----- Task material

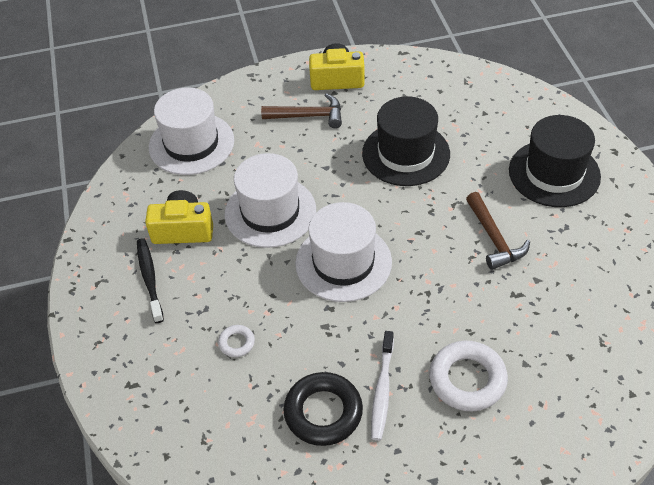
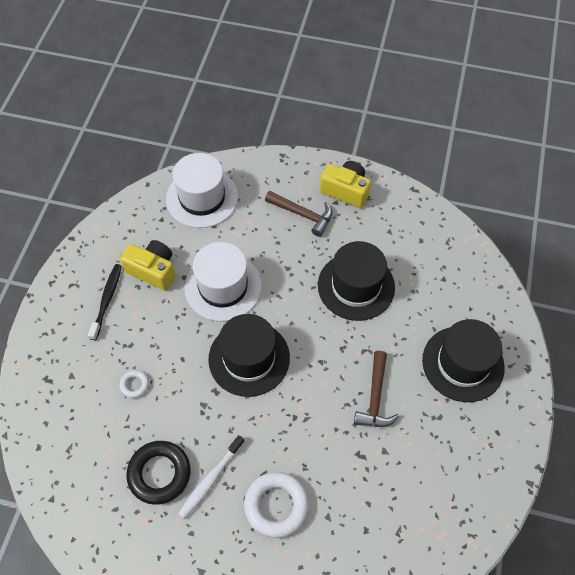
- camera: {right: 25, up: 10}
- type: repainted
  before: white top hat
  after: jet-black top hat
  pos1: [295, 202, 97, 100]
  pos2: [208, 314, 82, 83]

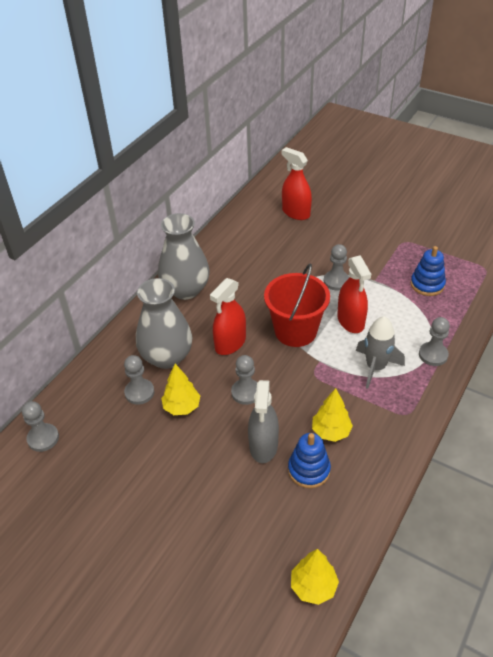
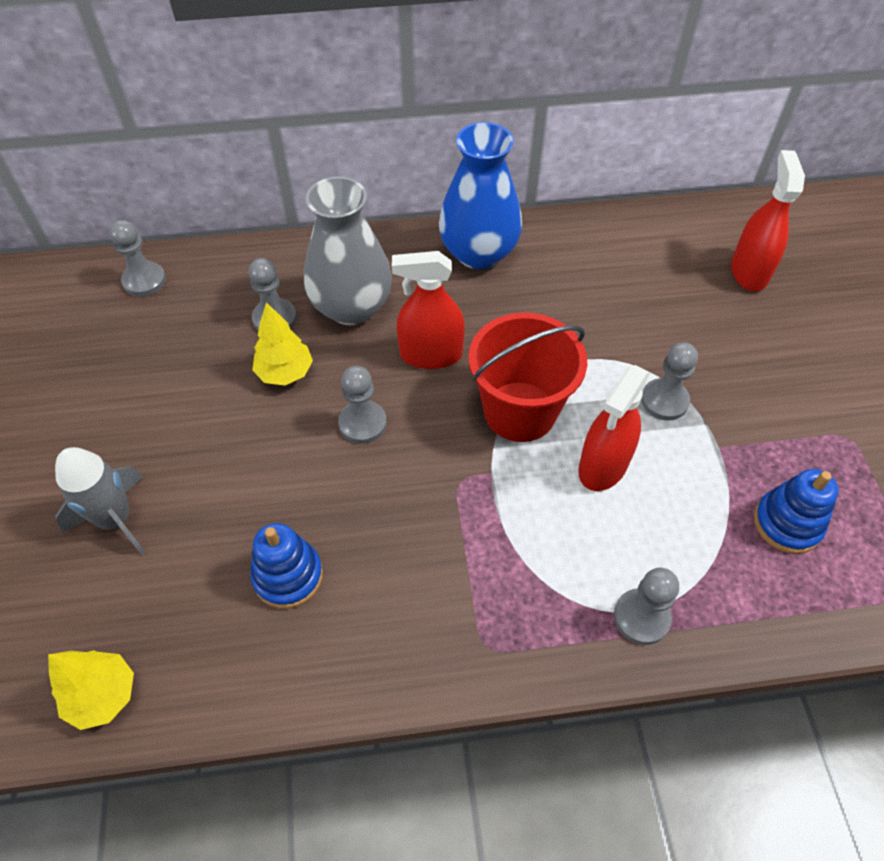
- camera: {right: 50, up: 10}
- type: repainted
  before: ash-grey vase
  after: cobalt vase
  pos1: [158, 213, 52, 87]
  pos2: [439, 122, 83, 147]
- type: shifted
  before: ash-grey toy rocket
  pos1: [356, 316, 49, 73]
  pos2: [55, 447, 91, 108]
- type: gone
  before: ash-grey spray bottle
  pos1: [248, 380, 31, 83]
- type: gone
  before: golden toy tree
  pos1: [312, 388, 41, 54]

----------

Problem to solve =>
Reproduce all the data as it stands. The pictures are not part of the copy.

Task result =>
- camera: {right: 25, up: 10}
- type: repainted
  before: white top hat
  after: jet-black top hat
  pos1: [295, 202, 97, 100]
  pos2: [208, 314, 82, 83]

- camera: {right: 50, up: 10}
- type: repainted
  before: ash-grey vase
  after: cobalt vase
  pos1: [158, 213, 52, 87]
  pos2: [439, 122, 83, 147]
- type: shifted
  before: ash-grey toy rocket
  pos1: [356, 316, 49, 73]
  pos2: [55, 447, 91, 108]
- type: gone
  before: ash-grey spray bottle
  pos1: [248, 380, 31, 83]
- type: gone
  before: golden toy tree
  pos1: [312, 388, 41, 54]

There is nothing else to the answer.